◆ **WORK INSTRUCTION**: From the entries below, copy out every line with "none" in it.

◆ **INFORMATION SHOWN**:
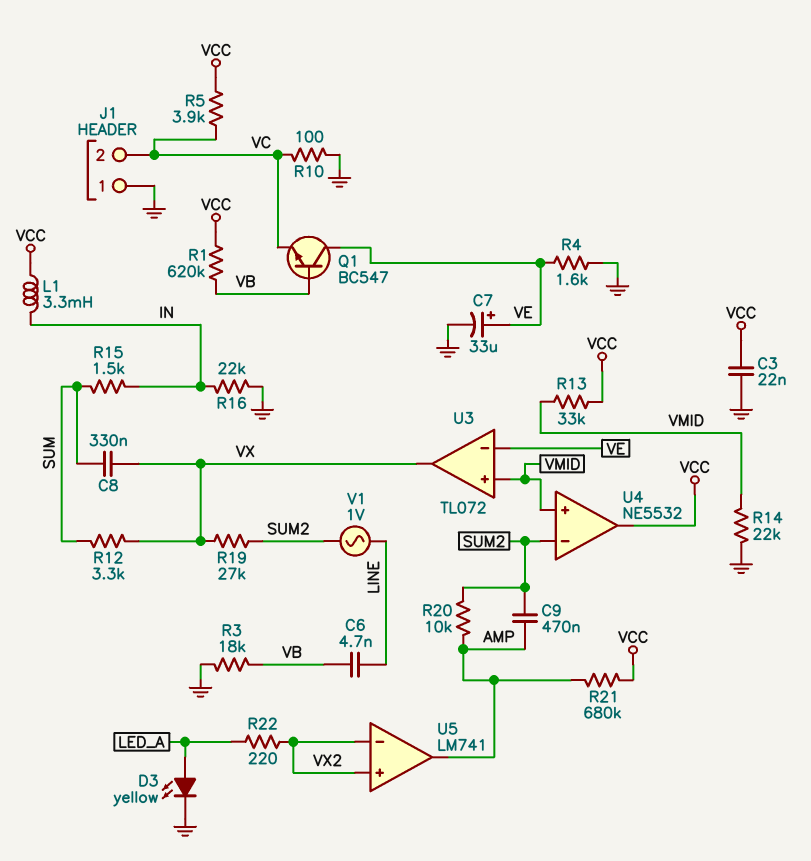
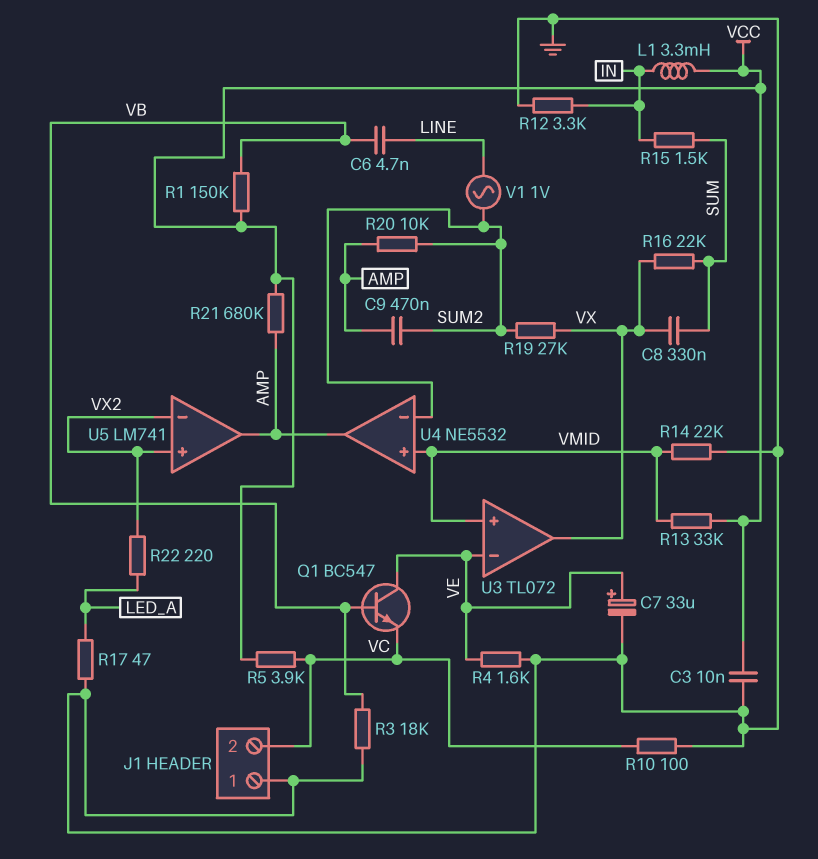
C3: 22nF (GND, VCC) -> 10nF (GND, VCC)
D3: LED yellow (A LED_A, K GND) -> none
R1: 620k (VB, VCC) -> 150k (VB, VCC)
R12: 3.3k (SUM, VX) -> 3.3k (GND, IN)
R16: 22k (GND, IN) -> 22k (SUM, VX)
R17: none -> 47 (GND, LED_A)
U4 pin out: VCC -> AMP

◆ **WORKED SOLUTION**:
D3: LED yellow (A LED_A, K GND) -> none
R17: none -> 47 (GND, LED_A)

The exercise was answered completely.